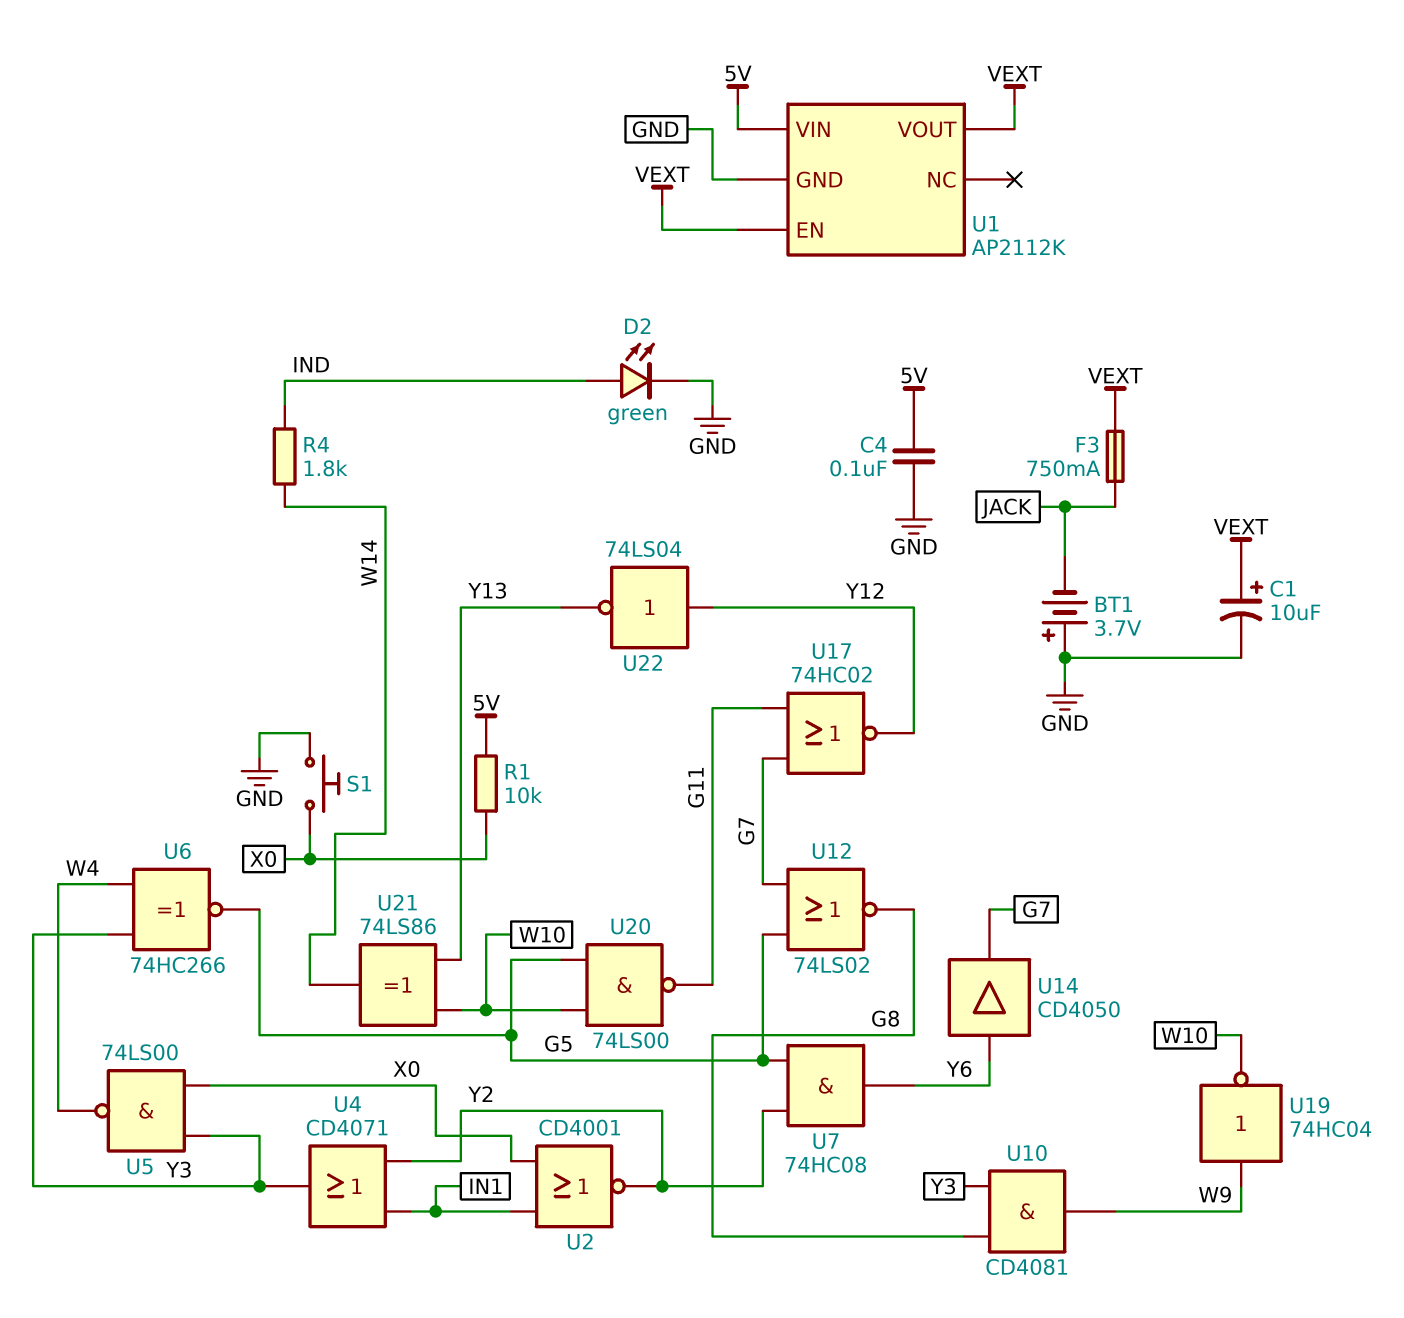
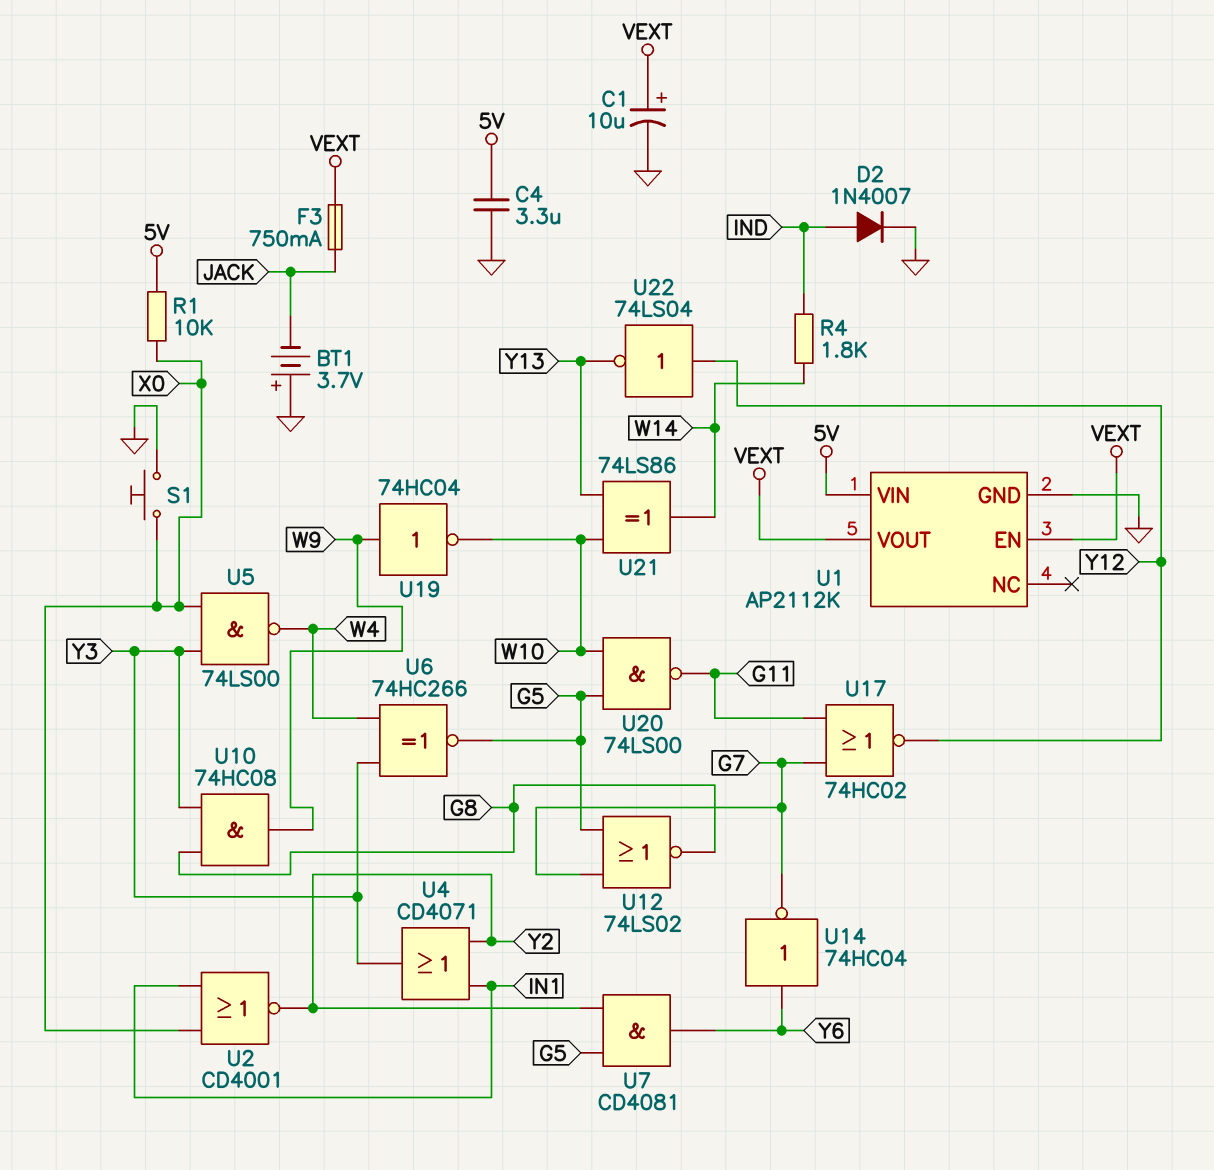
C4: 100nF (5V, GND) -> 3.3uF (5V, GND)
D2: LED green (A IND, K GND) -> diode 1N4007 (A IND, K GND)
U7: AND 74HC08 (in G5, in Y2, out Y6) -> AND CD4081 (in G5, in Y2, out Y6)
U10: AND CD4081 (in G8, in Y3, out W9) -> AND 74HC08 (in G8, in Y3, out W9)
U14: buffer CD4050 (in Y6, out G7) -> NOT 74HC04 (in Y6, out G7)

※

Instructions to follow: Would you please output only the lines from the start of the material above up to and including the line with "U10: AND CD4081", exactly as they appear and without pictures?

Task solution:
C4: 100nF (5V, GND) -> 3.3uF (5V, GND)
D2: LED green (A IND, K GND) -> diode 1N4007 (A IND, K GND)
U7: AND 74HC08 (in G5, in Y2, out Y6) -> AND CD4081 (in G5, in Y2, out Y6)
U10: AND CD4081 (in G8, in Y3, out W9) -> AND 74HC08 (in G8, in Y3, out W9)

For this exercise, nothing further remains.